*** Opening Exercise data ***

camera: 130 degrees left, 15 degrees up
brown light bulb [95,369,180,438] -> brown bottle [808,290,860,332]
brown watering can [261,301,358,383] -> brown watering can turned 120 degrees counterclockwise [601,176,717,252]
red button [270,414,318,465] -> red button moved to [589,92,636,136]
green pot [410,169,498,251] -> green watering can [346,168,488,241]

*** Closing Exercise data ***
*** Opening Exercise data ***

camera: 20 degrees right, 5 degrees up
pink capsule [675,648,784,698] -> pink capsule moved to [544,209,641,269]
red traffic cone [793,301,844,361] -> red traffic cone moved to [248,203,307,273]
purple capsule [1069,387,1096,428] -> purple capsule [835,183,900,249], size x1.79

*** Closing Exercise data ***

--- Required action ---
Copy all lines from the data above that contain the word "camera".

--- Exercise output ---
camera: 130 degrees left, 15 degrees up
camera: 20 degrees right, 5 degrees up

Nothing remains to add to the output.